[Start of section]
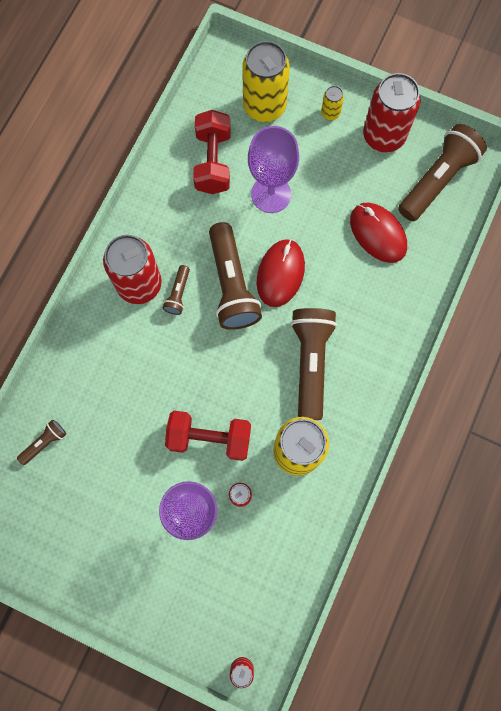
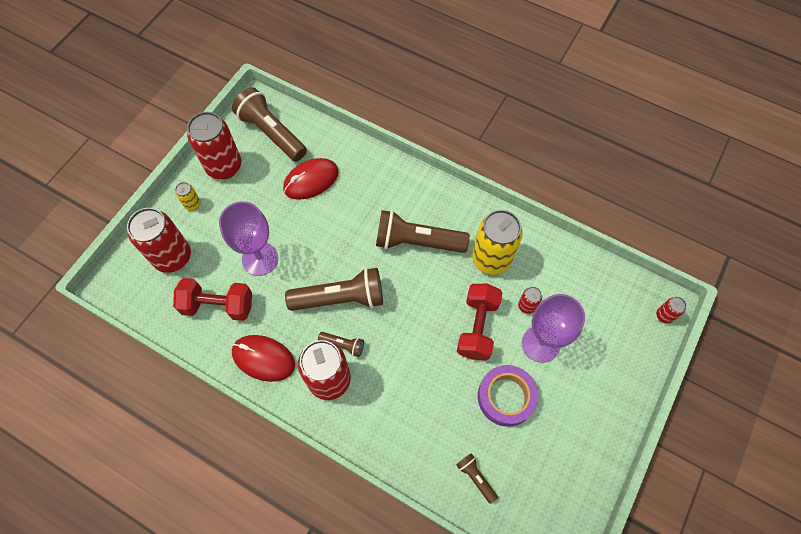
camera: 85 degrees left, 10 degrees down
(130, 473) = (506, 397): none -> purple tape
(264, 106) = (173, 257): yellow can -> red can
(280, 274) = (335, 258): red mouse -> red mouse (263, 358)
[End of section]
Your copy should match the data exactly, apart from the images, which are dropped.

[OUTPUT BELOW]:
camera: 85 degrees left, 10 degrees down
(130, 473) = (506, 397): none -> purple tape
(264, 106) = (173, 257): yellow can -> red can
(280, 274) = (335, 258): red mouse -> red mouse (263, 358)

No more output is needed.